[The data]
Segment Open
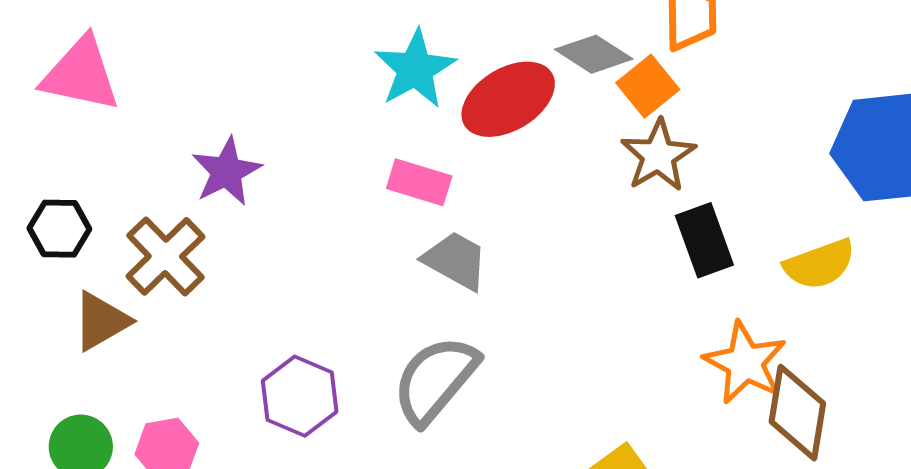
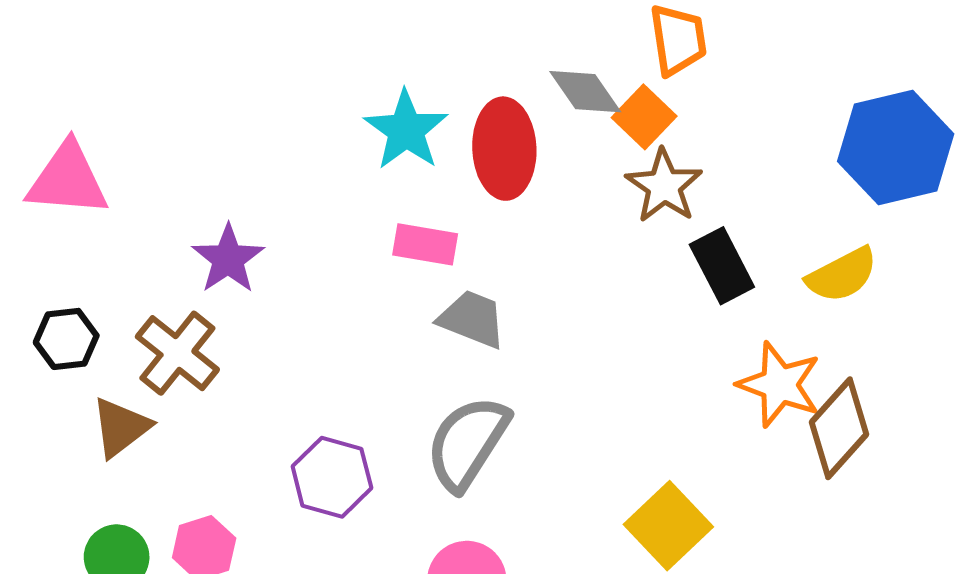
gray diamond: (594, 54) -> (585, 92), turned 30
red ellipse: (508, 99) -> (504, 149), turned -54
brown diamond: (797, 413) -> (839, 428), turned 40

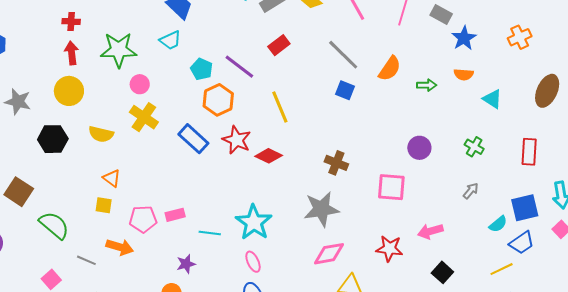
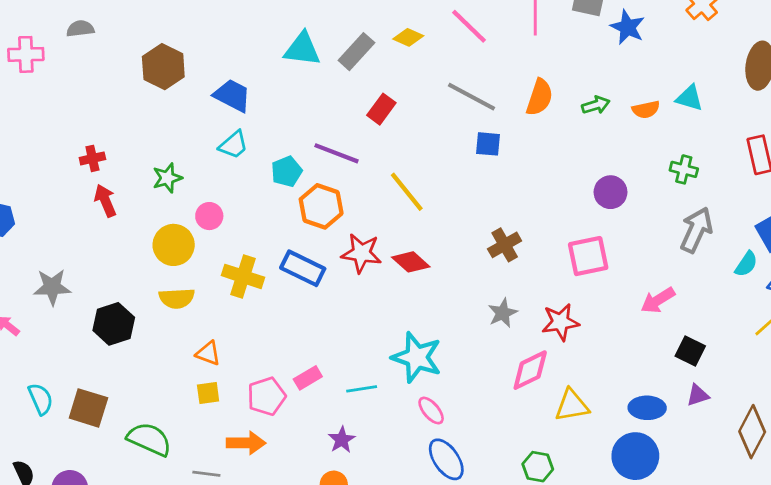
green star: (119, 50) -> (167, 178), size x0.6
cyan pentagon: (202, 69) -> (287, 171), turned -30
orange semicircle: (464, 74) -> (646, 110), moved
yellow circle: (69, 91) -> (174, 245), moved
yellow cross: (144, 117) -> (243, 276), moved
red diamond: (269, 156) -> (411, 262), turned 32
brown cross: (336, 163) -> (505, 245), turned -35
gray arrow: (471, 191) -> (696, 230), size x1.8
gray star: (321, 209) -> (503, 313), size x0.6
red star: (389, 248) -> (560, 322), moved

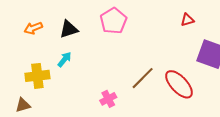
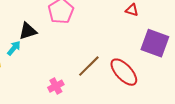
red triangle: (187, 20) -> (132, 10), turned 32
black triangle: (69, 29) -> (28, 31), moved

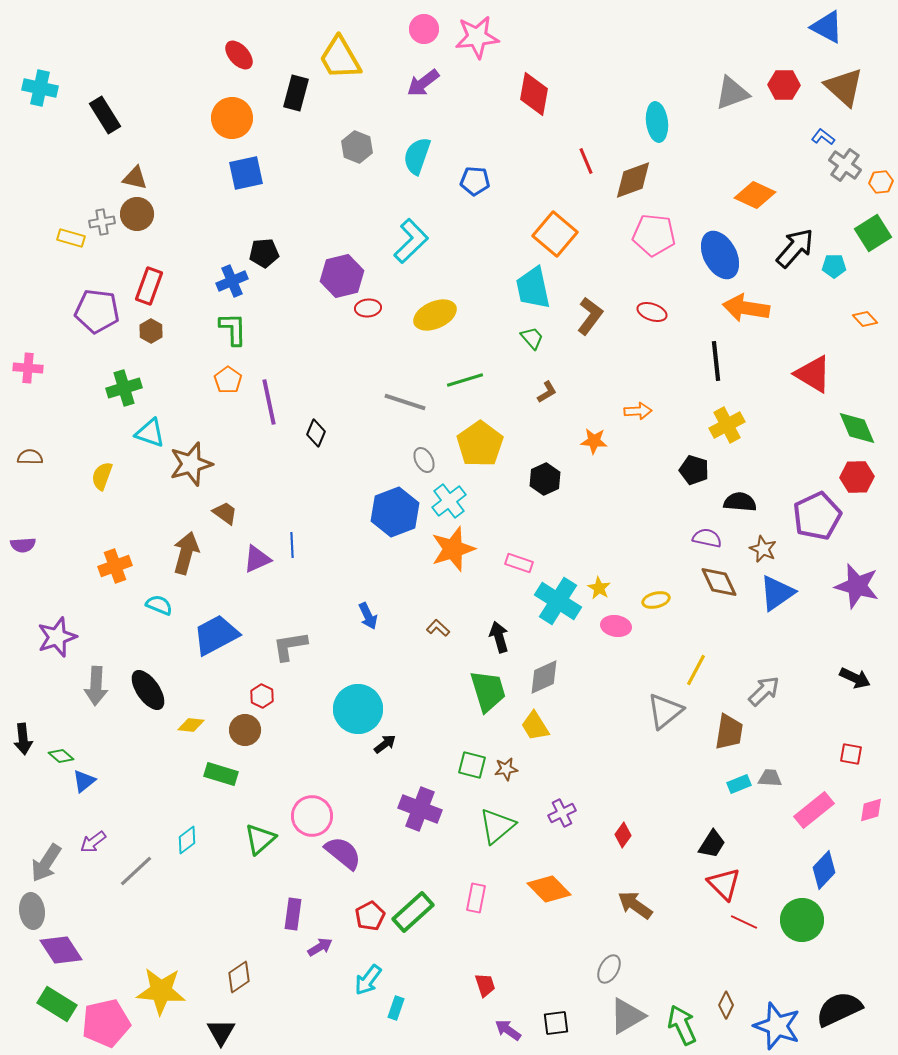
Segment Closed
Segment Open
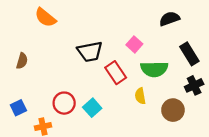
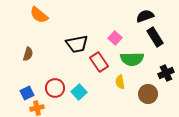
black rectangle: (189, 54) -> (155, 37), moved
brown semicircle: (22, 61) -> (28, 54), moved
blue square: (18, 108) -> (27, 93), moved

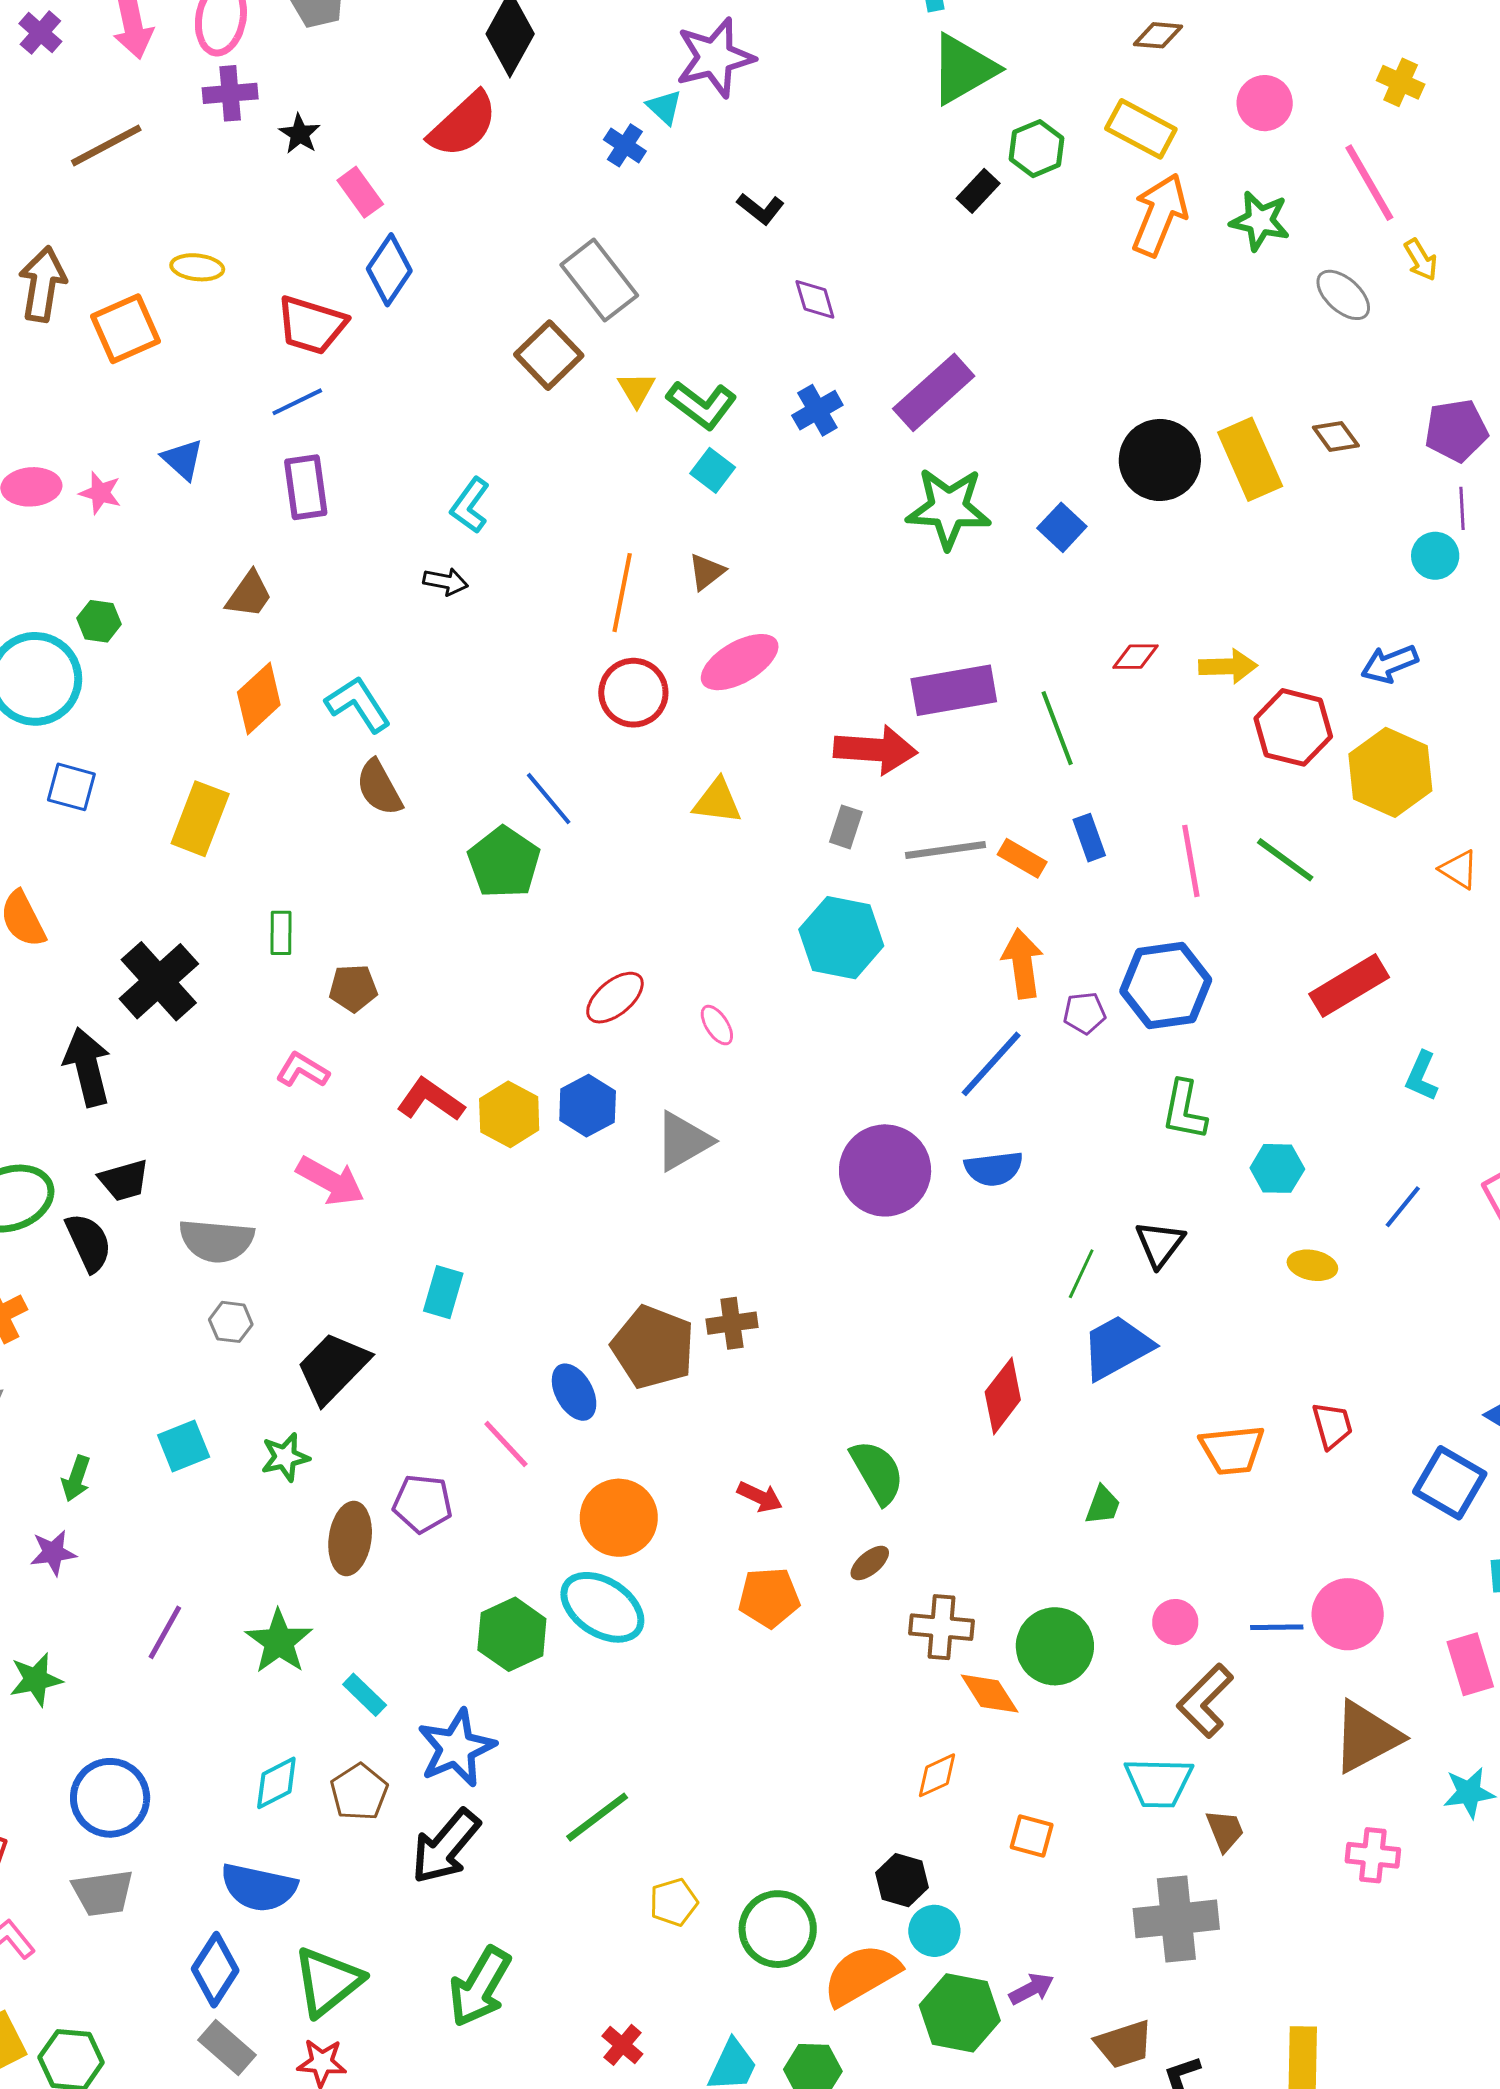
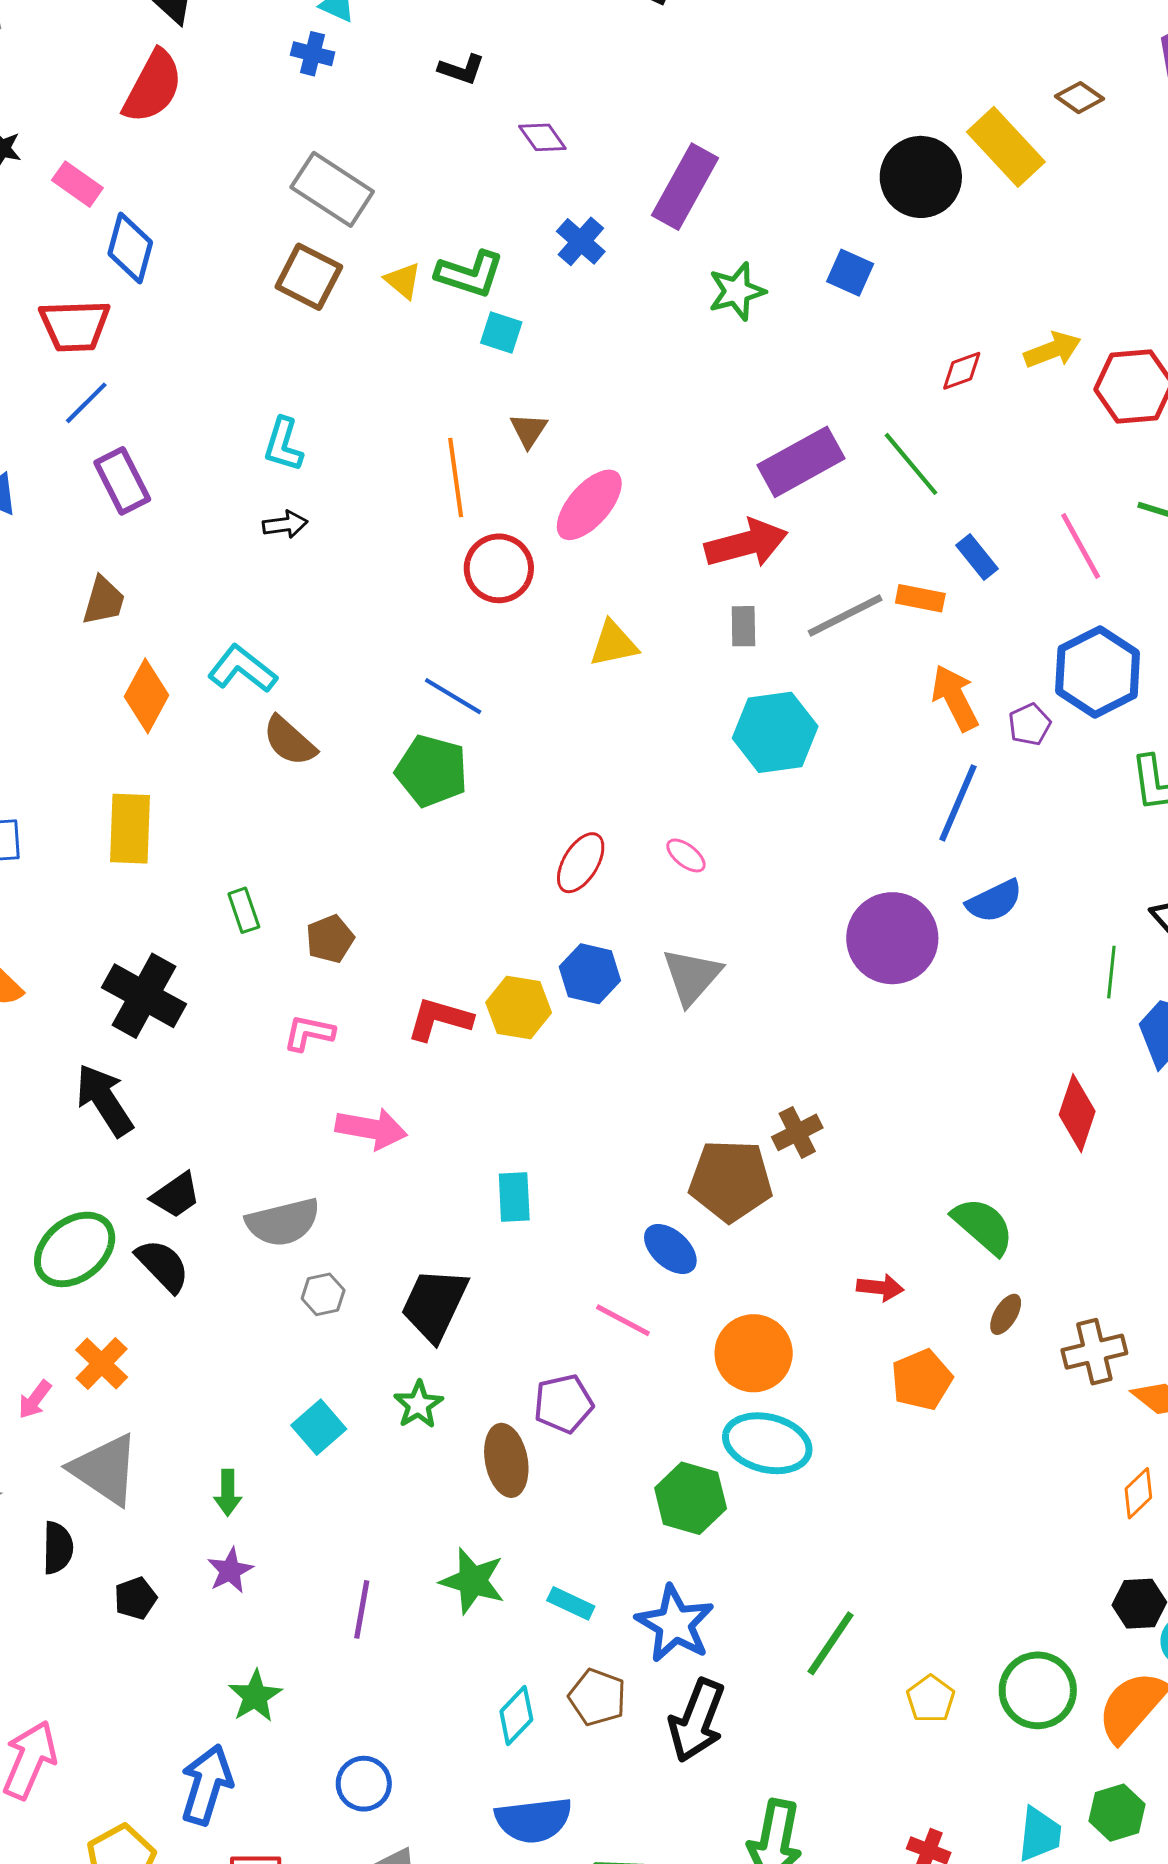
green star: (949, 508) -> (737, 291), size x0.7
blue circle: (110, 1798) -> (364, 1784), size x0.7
Segment Closed
Segment Open
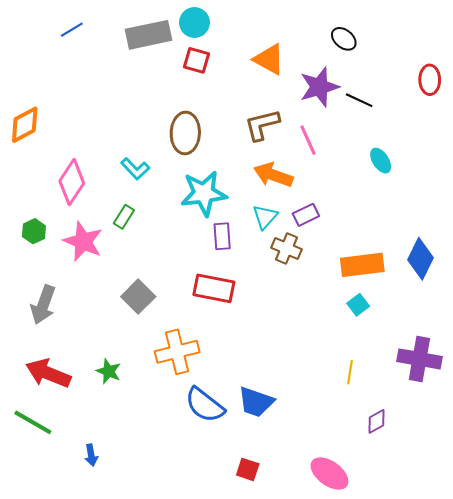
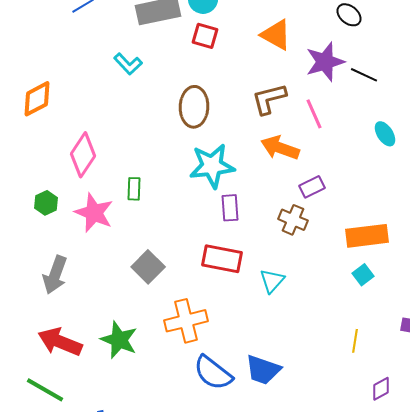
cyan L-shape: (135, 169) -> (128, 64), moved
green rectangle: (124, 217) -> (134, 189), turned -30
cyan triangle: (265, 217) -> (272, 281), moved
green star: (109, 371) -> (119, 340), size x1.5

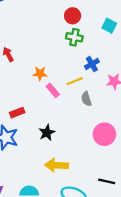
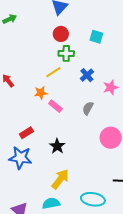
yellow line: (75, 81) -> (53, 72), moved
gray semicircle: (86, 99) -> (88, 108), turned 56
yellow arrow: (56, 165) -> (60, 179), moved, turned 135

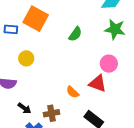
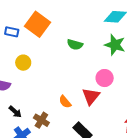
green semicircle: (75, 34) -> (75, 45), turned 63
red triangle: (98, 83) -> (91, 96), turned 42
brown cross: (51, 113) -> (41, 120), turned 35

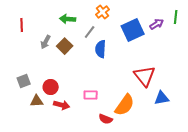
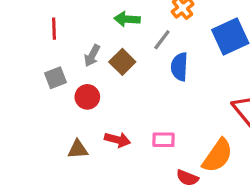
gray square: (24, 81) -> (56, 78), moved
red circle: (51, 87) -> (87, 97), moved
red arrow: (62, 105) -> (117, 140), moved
Segment Closed
[Task objective]
What belongs in the answer is each line above from the line with "yellow circle: (69, 91) -> (174, 245), moved" to the line with "black triangle: (69, 29) -> (28, 31), moved", inclusive, reproduced exactly and free of pictures.

[Your solution]
yellow circle: (69, 91) -> (174, 245), moved
yellow cross: (144, 117) -> (243, 276), moved
red diamond: (269, 156) -> (411, 262), turned 32
brown cross: (336, 163) -> (505, 245), turned -35
gray arrow: (471, 191) -> (696, 230), size x1.8
gray star: (321, 209) -> (503, 313), size x0.6
red star: (389, 248) -> (560, 322), moved

red triangle: (187, 20) -> (132, 10), turned 32
black triangle: (69, 29) -> (28, 31), moved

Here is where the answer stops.